→ Assignment
Lines containing the string "pink": how many are there below? Answer with the number only.

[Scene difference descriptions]
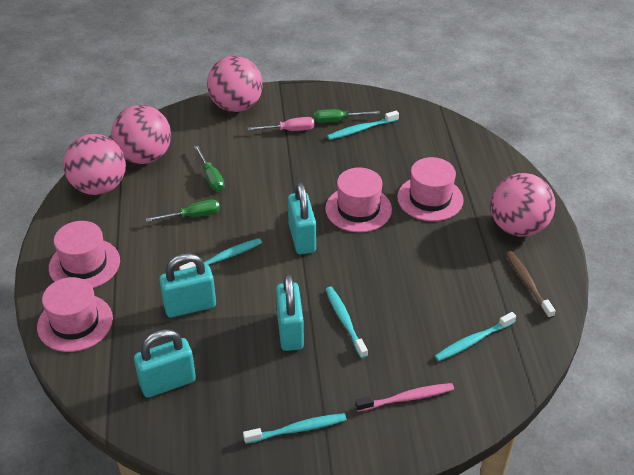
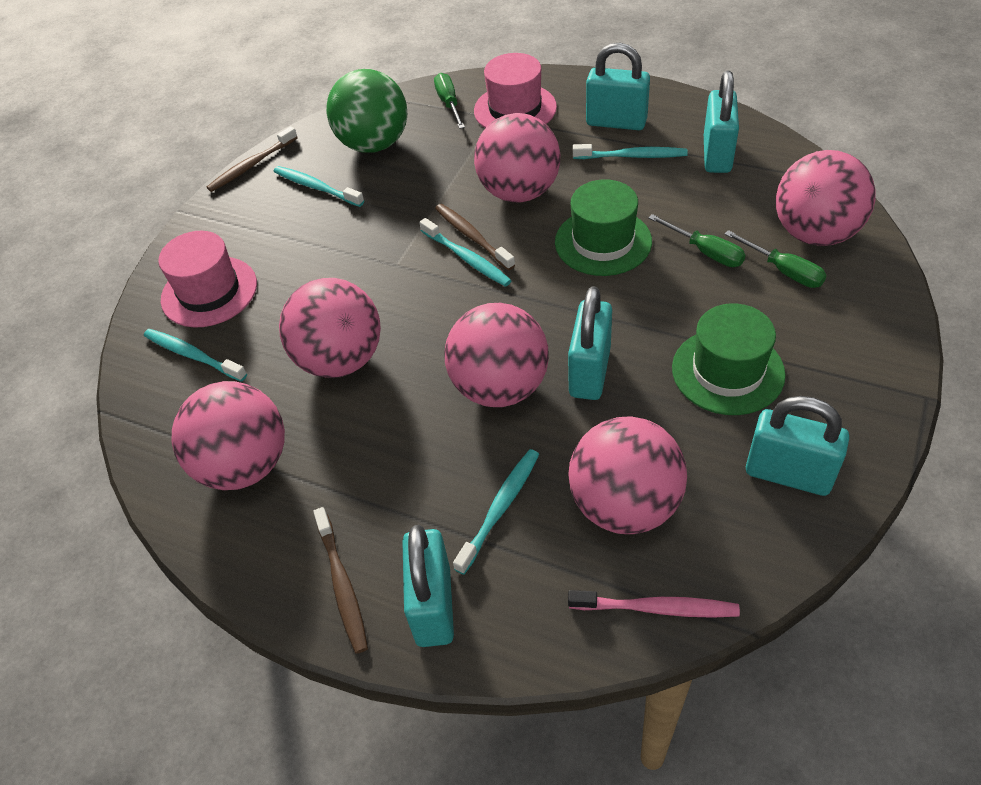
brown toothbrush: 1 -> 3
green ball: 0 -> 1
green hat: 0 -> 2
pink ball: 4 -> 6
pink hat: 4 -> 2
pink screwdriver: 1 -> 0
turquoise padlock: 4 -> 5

→ Your solution
3